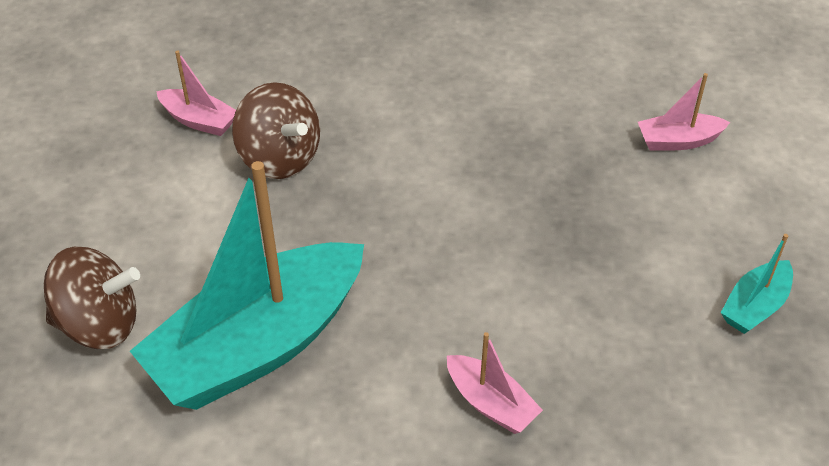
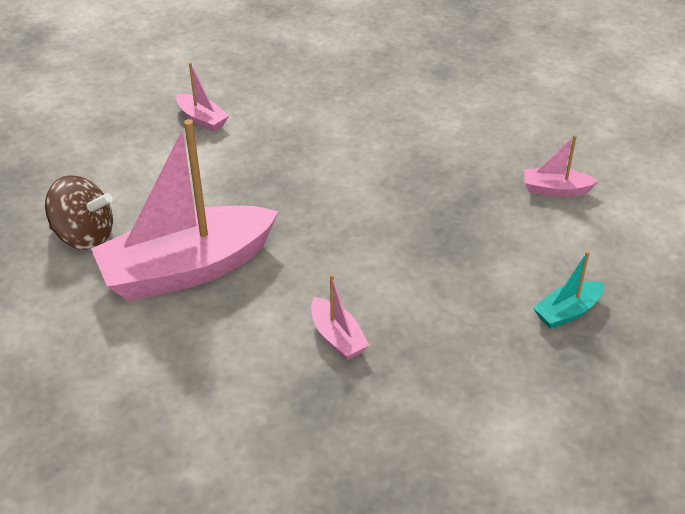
camera: 15 degrees right, 5 degrees down
turquoise boat [130,161,364,410] -> pink boat [91,119,279,301]
brown spinning top [232,82,320,179] -> none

* * * * * * * * *

• [ACTIVITY] In your copy, restate the data above word for word but leave out any picture.

• [RESULT]
camera: 15 degrees right, 5 degrees down
turquoise boat [130,161,364,410] -> pink boat [91,119,279,301]
brown spinning top [232,82,320,179] -> none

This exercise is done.